• [DATA TO USE]
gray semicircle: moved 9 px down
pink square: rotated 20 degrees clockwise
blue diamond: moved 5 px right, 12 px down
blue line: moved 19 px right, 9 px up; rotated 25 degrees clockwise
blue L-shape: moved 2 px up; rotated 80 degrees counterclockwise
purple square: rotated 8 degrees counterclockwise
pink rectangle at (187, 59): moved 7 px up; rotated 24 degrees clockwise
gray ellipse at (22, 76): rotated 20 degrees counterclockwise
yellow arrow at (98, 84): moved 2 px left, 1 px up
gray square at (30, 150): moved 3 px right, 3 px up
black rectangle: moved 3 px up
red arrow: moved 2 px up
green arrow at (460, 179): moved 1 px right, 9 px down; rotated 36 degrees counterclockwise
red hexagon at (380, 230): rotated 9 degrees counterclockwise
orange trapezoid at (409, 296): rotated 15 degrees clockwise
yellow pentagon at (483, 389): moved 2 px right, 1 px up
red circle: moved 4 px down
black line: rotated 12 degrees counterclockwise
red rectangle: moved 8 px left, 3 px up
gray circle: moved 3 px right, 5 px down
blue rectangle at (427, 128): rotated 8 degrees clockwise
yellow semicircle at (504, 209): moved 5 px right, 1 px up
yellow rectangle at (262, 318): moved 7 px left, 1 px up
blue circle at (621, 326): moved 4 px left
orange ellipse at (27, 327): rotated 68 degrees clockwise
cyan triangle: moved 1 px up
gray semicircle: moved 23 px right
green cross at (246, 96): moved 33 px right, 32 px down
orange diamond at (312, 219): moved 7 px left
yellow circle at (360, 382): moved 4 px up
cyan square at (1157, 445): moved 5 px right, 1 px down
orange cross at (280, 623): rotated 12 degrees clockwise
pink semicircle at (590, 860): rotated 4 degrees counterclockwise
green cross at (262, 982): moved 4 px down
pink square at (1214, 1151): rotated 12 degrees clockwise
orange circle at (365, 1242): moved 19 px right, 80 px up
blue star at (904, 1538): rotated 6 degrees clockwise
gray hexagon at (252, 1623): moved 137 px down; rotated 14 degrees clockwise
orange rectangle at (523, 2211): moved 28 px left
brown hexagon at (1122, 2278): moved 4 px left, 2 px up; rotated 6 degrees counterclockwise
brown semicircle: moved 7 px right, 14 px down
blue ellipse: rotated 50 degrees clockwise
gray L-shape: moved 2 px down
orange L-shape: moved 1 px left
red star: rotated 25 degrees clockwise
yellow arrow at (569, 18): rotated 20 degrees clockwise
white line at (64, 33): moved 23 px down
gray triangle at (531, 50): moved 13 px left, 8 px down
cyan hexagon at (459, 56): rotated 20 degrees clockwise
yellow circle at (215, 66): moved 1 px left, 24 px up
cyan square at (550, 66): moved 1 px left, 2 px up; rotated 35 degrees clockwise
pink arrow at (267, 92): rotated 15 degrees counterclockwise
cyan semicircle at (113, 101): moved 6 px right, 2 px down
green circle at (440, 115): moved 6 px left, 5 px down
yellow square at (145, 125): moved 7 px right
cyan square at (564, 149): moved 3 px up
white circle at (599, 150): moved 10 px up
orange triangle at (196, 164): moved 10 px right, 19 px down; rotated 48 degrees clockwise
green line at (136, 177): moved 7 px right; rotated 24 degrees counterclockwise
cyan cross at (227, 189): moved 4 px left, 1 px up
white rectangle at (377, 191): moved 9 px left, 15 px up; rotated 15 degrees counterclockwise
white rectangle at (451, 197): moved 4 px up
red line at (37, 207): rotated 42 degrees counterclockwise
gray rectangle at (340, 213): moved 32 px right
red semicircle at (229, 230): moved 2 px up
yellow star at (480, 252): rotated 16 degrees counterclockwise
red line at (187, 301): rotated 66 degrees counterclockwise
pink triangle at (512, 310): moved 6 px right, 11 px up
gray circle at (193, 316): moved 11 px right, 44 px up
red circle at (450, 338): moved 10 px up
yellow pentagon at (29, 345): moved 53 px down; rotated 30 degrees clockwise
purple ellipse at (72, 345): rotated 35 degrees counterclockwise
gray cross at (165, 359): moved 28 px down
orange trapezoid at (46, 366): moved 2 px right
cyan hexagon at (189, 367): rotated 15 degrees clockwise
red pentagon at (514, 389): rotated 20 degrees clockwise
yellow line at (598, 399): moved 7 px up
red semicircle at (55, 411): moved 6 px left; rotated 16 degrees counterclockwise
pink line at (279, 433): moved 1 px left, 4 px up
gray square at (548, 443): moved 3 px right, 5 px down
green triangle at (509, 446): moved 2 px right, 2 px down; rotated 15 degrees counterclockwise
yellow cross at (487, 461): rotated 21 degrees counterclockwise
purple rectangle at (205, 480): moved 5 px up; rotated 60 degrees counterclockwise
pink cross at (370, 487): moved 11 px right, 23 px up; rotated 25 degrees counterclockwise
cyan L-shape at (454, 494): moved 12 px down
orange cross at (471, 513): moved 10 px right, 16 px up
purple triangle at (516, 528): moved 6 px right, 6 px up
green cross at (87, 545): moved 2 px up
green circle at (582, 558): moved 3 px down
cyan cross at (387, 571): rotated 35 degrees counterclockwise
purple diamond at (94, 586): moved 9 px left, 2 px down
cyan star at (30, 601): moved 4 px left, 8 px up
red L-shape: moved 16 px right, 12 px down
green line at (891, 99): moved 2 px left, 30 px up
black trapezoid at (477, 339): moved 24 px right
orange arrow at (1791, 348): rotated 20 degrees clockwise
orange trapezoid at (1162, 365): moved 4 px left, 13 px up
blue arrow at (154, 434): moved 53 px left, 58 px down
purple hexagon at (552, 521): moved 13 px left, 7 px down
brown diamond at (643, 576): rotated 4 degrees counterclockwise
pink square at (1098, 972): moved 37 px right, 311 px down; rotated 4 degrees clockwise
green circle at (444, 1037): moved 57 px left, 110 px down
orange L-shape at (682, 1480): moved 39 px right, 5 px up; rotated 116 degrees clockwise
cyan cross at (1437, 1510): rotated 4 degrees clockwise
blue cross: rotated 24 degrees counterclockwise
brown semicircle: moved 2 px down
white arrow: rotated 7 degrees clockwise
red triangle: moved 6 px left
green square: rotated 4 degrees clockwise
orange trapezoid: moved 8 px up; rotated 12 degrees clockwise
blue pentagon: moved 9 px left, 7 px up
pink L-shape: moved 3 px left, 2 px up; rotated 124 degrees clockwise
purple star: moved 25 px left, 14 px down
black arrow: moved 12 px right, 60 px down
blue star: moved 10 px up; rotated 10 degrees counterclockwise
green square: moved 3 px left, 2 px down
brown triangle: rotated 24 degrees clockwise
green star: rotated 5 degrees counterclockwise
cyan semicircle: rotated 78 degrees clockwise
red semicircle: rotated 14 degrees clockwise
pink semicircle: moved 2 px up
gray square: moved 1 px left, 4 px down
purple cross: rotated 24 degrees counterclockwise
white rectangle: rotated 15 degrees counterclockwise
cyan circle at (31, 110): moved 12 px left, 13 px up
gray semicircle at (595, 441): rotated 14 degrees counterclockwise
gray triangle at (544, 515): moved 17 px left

• [EXERCISE INSTRUCTIONS] How many lines in the listing above contain the word "trapezoid"? Reply with the number alone.

• [SOLUTION TO THE PROBLEM] 5